- **TASK GOAL**: For the material below, output exactly the span from the line with "common.json: [101,260,126,291] ->" to the line with "Archive: [997,819,1028,850] ->", including both, and nothing besides.

- **MATERIAL PROVIDED**:
= = = = =

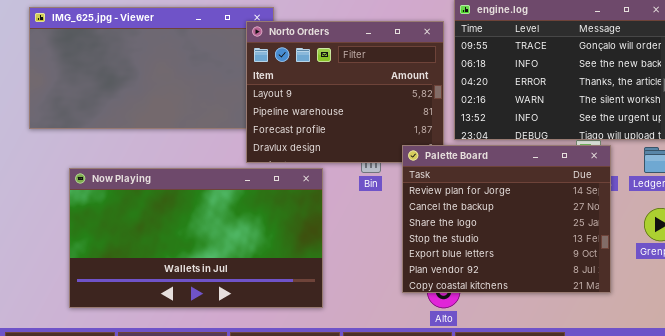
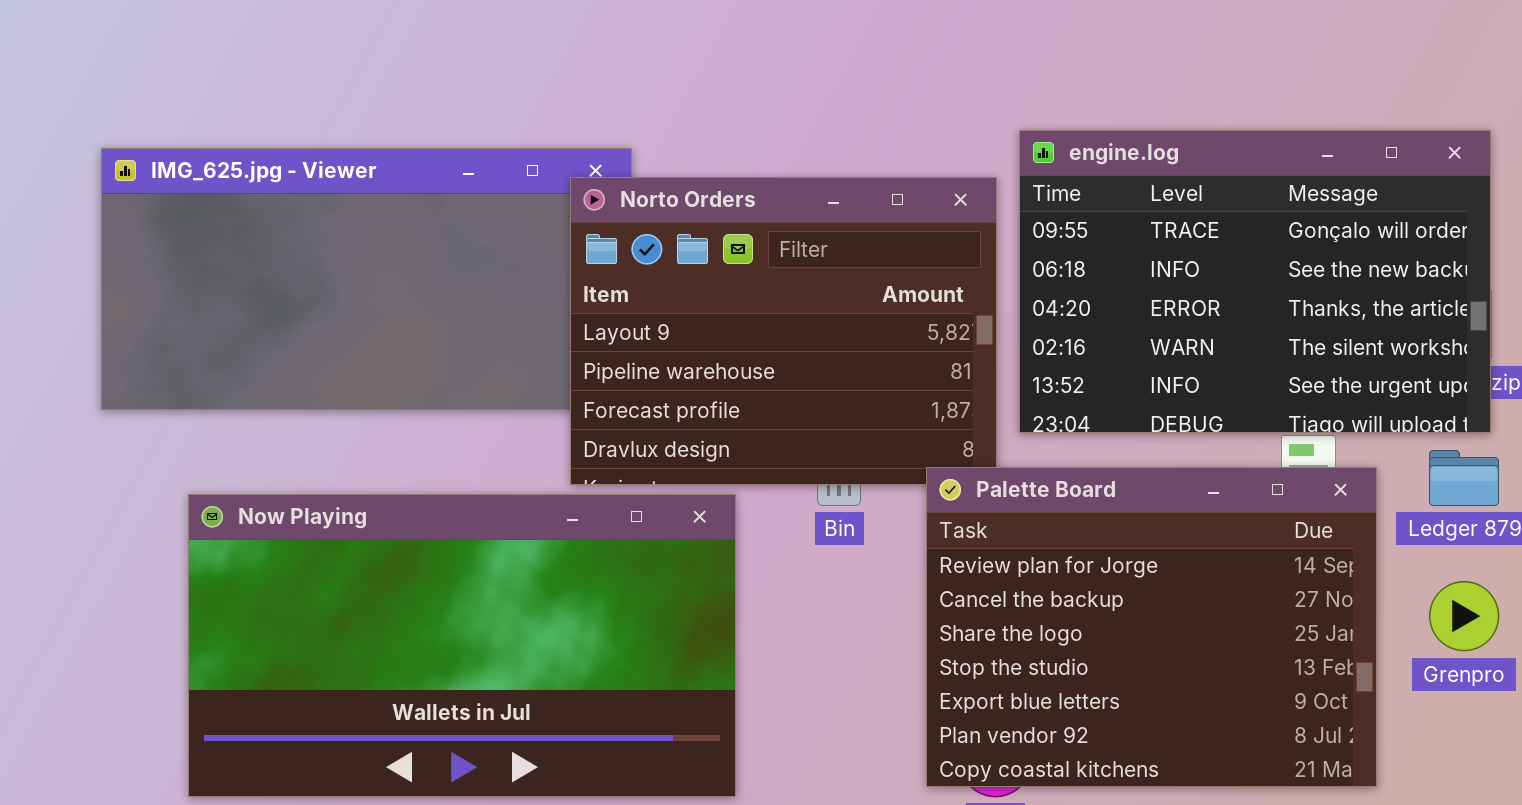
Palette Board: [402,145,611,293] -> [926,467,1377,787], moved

= = = = =

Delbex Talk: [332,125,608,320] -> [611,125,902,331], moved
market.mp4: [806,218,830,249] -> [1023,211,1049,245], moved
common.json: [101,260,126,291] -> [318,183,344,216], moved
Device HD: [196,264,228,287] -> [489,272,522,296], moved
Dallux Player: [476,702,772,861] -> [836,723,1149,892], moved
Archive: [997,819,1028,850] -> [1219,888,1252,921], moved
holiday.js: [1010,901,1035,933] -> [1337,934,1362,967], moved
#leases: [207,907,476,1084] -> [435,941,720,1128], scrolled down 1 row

= = = = =

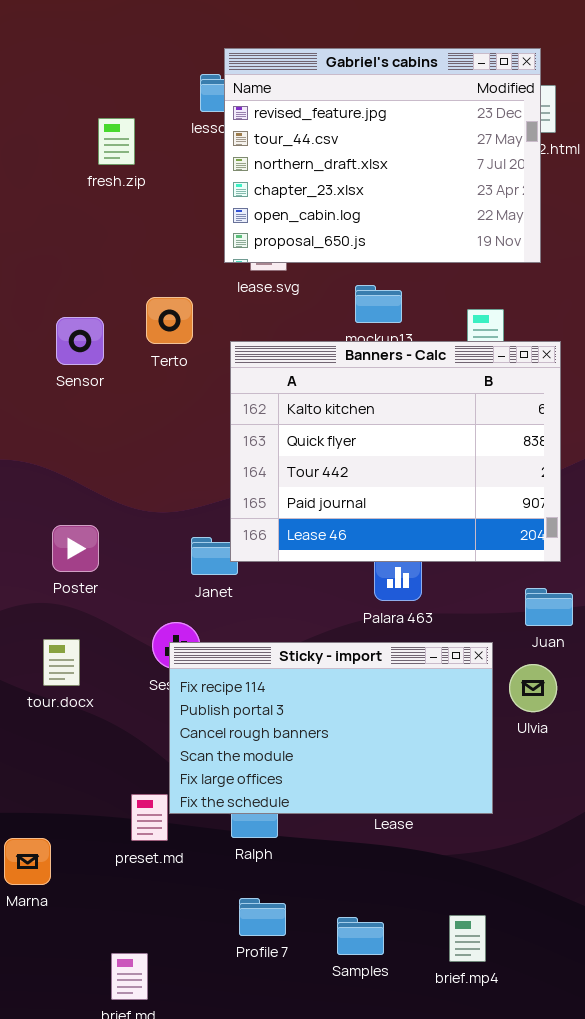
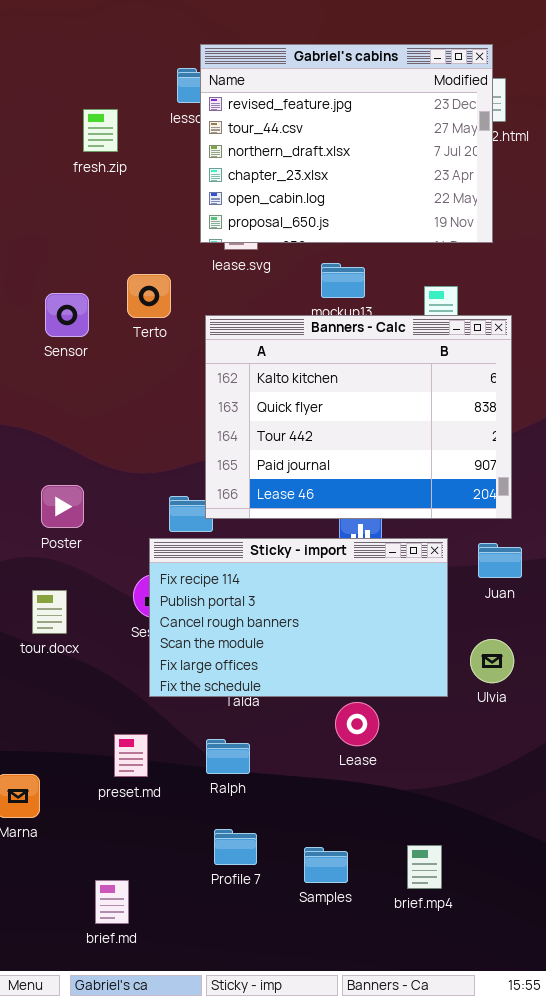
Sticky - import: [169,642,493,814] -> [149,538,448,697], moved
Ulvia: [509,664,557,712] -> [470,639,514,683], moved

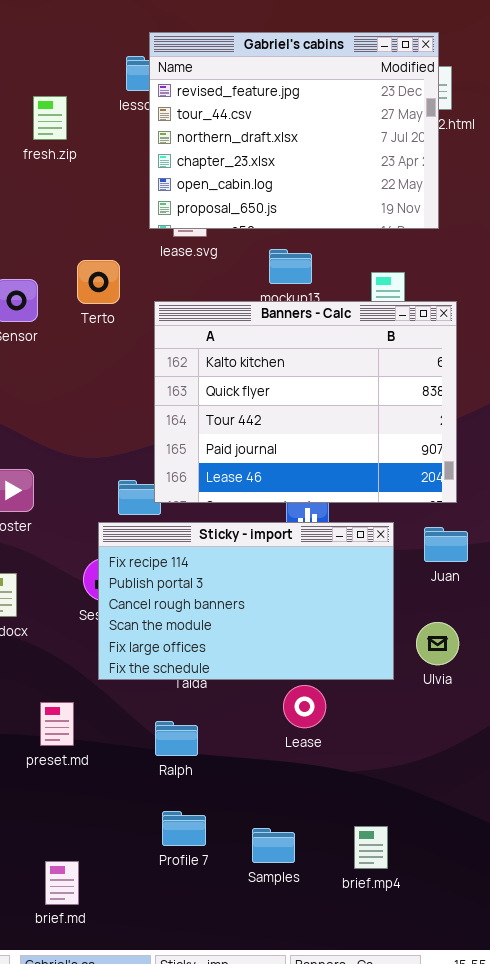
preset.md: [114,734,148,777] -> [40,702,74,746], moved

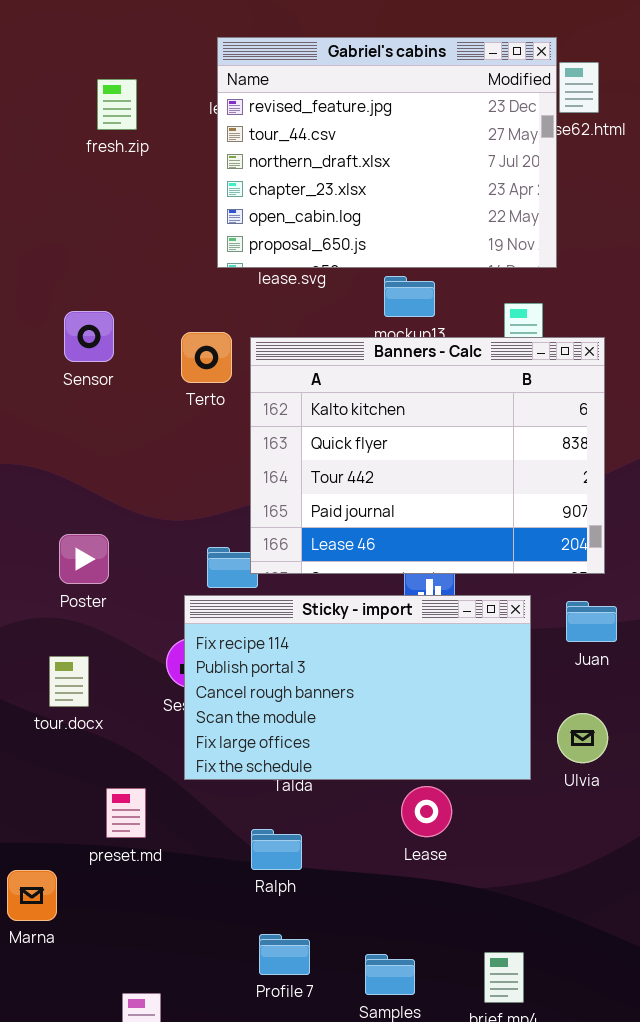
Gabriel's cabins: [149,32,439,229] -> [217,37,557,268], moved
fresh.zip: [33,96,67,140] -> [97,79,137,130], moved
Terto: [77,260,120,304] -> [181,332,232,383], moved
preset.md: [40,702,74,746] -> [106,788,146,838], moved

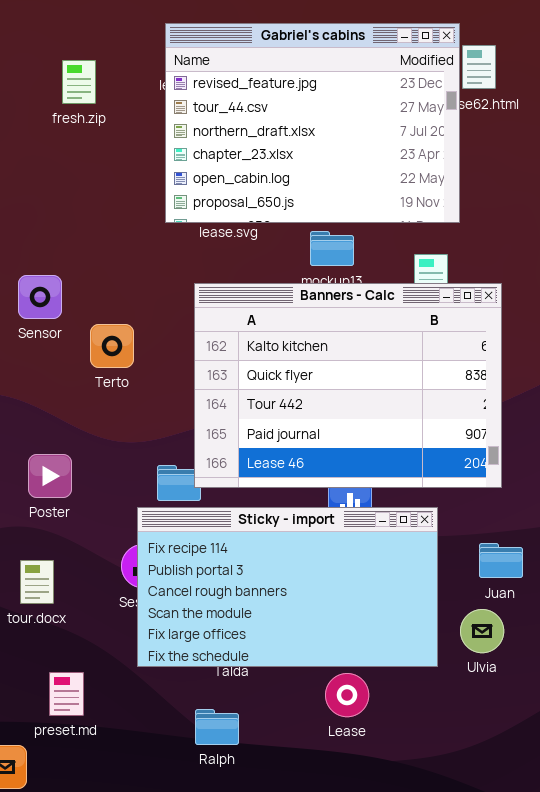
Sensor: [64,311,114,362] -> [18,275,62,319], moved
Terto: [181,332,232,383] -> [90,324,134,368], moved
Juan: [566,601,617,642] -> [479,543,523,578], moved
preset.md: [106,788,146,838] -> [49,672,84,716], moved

= = = = =

- **SOLUTION FOR THIS TASK**:
common.json: [101,260,126,291] -> [318,183,344,216], moved
Device HD: [196,264,228,287] -> [489,272,522,296], moved
Dallux Player: [476,702,772,861] -> [836,723,1149,892], moved
Archive: [997,819,1028,850] -> [1219,888,1252,921], moved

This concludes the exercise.